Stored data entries
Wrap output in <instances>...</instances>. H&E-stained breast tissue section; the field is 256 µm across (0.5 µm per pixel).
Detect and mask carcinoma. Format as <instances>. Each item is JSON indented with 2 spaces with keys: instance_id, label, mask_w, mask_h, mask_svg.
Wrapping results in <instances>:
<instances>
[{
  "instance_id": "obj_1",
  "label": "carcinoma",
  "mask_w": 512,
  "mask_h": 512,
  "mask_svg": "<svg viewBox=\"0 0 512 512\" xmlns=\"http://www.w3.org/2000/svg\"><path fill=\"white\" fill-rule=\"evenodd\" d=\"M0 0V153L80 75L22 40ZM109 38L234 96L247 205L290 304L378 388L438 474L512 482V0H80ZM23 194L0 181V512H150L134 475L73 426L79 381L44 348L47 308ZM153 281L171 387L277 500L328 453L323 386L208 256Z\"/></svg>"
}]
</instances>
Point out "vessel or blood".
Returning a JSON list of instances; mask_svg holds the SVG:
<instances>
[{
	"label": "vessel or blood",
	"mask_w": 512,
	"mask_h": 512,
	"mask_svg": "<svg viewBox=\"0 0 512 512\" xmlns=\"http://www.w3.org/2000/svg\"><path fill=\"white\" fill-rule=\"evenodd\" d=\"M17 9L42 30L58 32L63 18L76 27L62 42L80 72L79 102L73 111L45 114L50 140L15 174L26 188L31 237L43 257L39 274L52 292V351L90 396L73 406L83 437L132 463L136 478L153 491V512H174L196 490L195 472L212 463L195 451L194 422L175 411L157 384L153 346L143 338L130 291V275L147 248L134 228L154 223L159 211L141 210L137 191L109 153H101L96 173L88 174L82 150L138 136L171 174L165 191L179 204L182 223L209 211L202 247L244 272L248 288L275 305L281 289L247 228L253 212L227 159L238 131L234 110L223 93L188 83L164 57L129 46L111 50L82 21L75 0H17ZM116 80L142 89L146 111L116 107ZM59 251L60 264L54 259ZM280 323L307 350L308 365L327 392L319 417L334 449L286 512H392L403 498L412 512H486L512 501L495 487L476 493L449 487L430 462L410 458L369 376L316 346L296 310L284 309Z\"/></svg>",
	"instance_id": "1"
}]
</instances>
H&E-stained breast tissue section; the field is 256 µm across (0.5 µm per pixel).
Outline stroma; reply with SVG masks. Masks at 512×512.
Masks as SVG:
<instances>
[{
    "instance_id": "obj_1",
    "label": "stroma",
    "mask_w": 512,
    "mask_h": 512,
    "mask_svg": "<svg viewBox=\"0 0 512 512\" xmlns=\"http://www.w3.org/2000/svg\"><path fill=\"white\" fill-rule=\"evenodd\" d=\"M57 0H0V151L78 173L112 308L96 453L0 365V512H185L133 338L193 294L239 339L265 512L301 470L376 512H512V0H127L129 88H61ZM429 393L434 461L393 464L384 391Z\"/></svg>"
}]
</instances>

_Exercise_
From the entries, report each line that includes the word "across".

_Answer to the task_
Wrap output in <instances>...</instances>. H&E-stained breast tissue section; the field is 256 µm across (0.5 µm per pixel).
H&E-stained breast tissue section; the field is 256 µm across (0.5 µm per pixel).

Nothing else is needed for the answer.